= Exercise data =
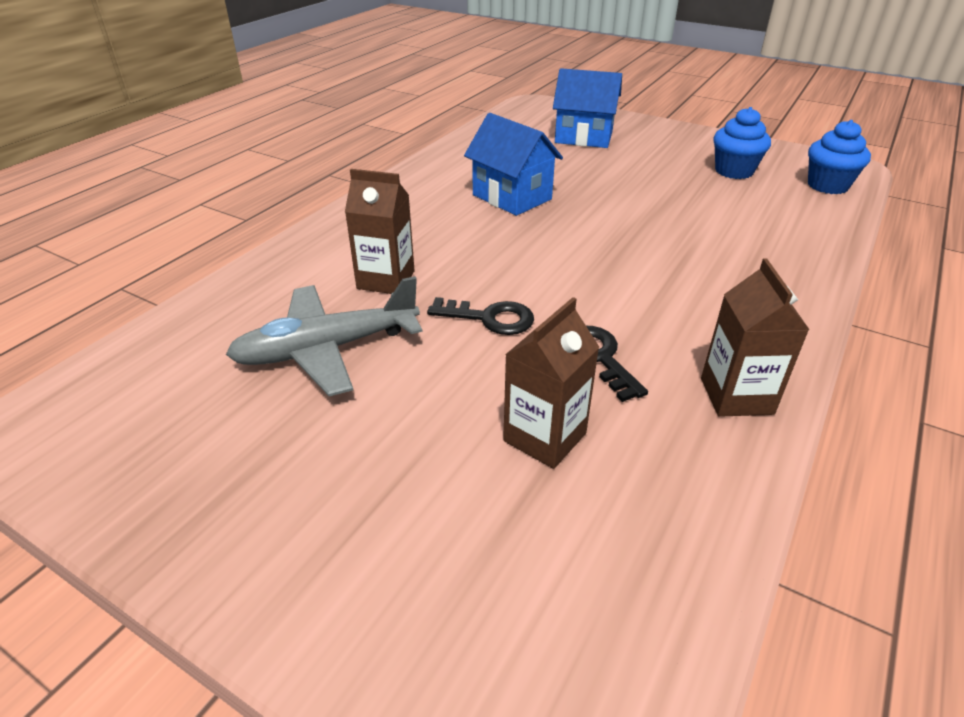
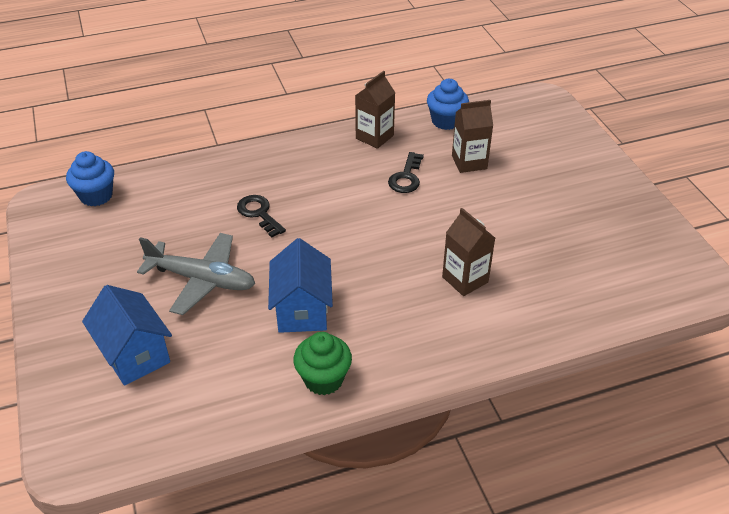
camera: 140 degrees left, 5 degrees up
(326, 349) = (533, 249): grey plane -> grey plane (202, 280)
(435, 174) = (323, 379): none -> green cupcake
(490, 318) = (432, 222): black key -> black key (259, 213)
(734, 171) = (117, 242): blue cupcake -> blue cupcake (446, 121)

= Exercise =
A line belongs in the answer if it contains the word "cupcake"; please copy each such line from the material.

= Worked solution =
(435, 174) = (323, 379): none -> green cupcake
(734, 171) = (117, 242): blue cupcake -> blue cupcake (446, 121)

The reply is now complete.